§ What the task asks
What is needed is the number of lines below that contain the word "degrees", with no other output.

§ Records for this exercise
◇ ◇ ◇ ◇ ◇ ◇ ◇
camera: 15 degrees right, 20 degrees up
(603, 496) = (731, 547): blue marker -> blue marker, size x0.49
◇ ◇ ◇ ◇ ◇ ◇ ◇
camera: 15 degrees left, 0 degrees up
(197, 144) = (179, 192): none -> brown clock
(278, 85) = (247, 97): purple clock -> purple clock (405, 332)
◇ ◇ ◇ ◇ ◇ ◇ ◇
§ Answer to this problem
2